(GIVEN RECORDS)
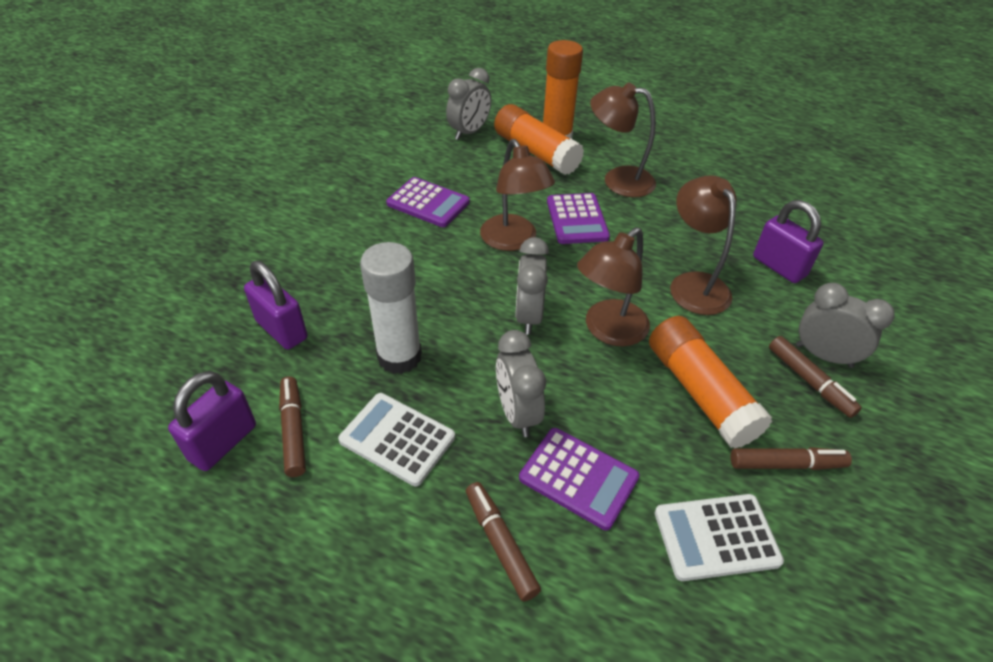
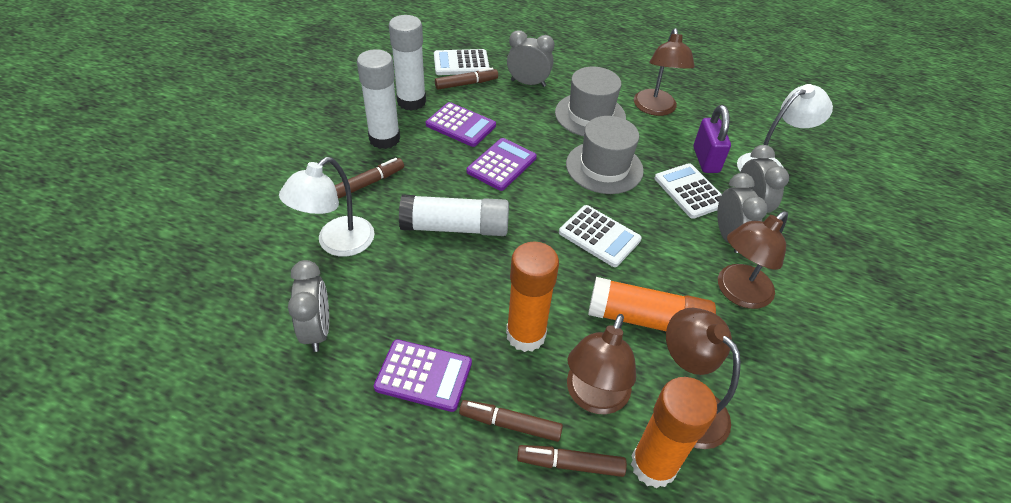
grey hat: 0 -> 2
purple padlock: 3 -> 1
white calculator: 2 -> 3
white glue stick: 1 -> 3
white lamp: 0 -> 2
(End GIVEN RECORDS)
→ **PROMPT**: Each line above should be set down exactly as written, with pictures excluded.

→ **WRITTEN ANSWER**:
grey hat: 0 -> 2
purple padlock: 3 -> 1
white calculator: 2 -> 3
white glue stick: 1 -> 3
white lamp: 0 -> 2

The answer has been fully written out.